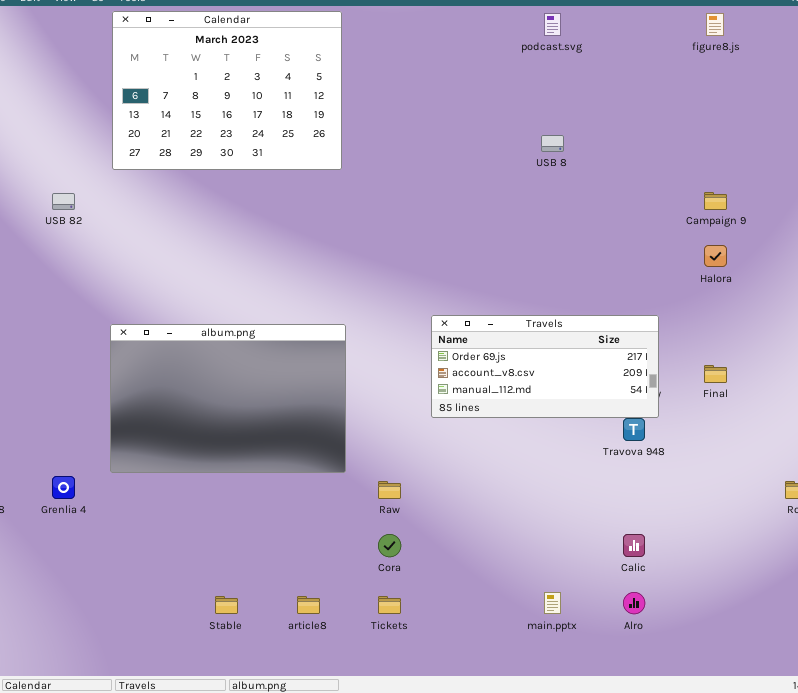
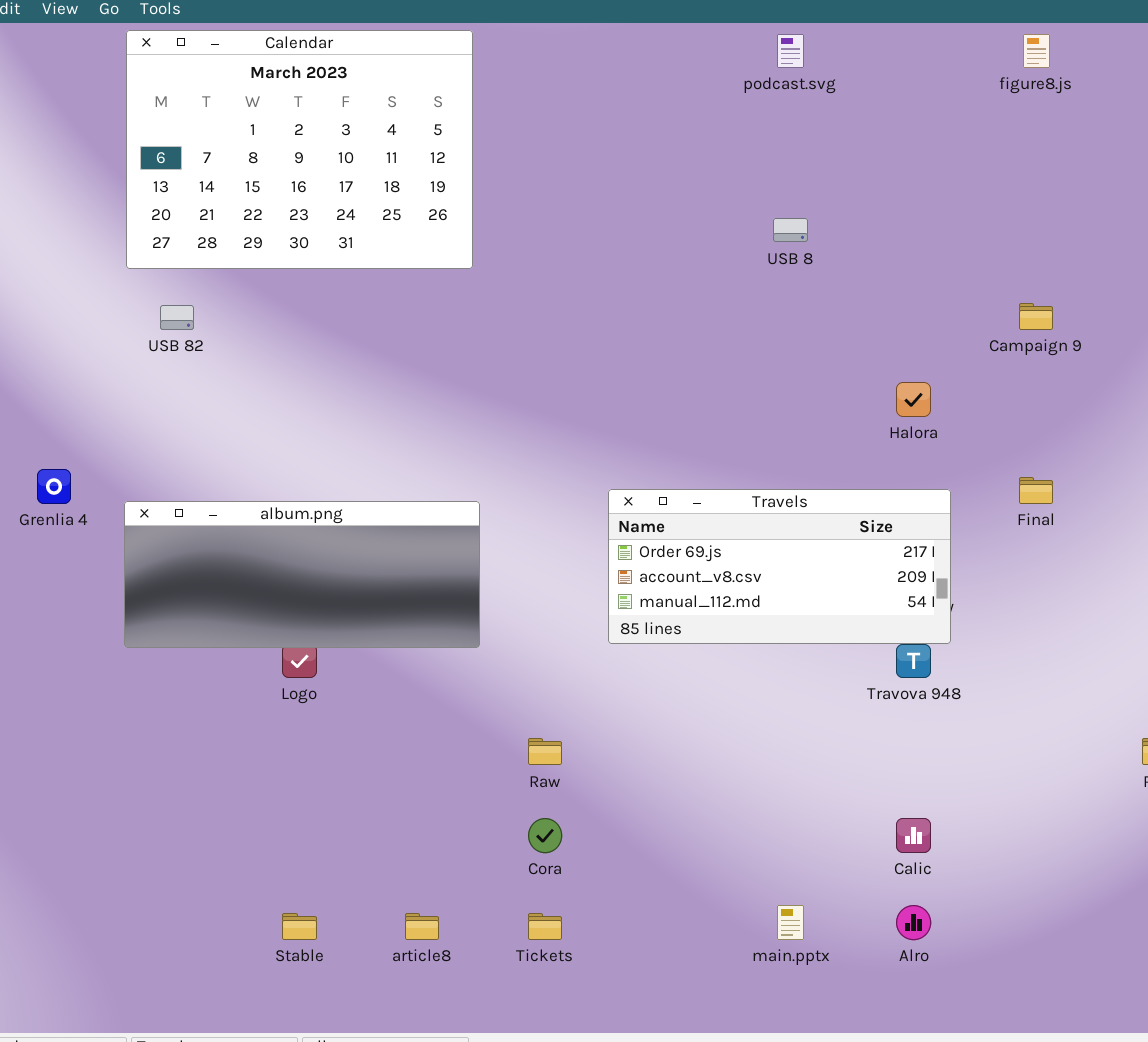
USB 82: [52,193,75,210] -> [160,305,194,330], moved
Halora: [704,245,727,267] -> [896,382,931,417], moved
album.png: [110,324,346,473] -> [124,501,480,648], resized
Final: [704,365,727,383] -> [1019,477,1053,504], moved
Grenlia 4: [52,476,75,499] -> [37,469,71,504], moved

• • • •

Line by line, print the records above exactly, skipping each picture.

USB 82: [52,193,75,210] -> [160,305,194,330], moved
Halora: [704,245,727,267] -> [896,382,931,417], moved
album.png: [110,324,346,473] -> [124,501,480,648], resized
Final: [704,365,727,383] -> [1019,477,1053,504], moved
Grenlia 4: [52,476,75,499] -> [37,469,71,504], moved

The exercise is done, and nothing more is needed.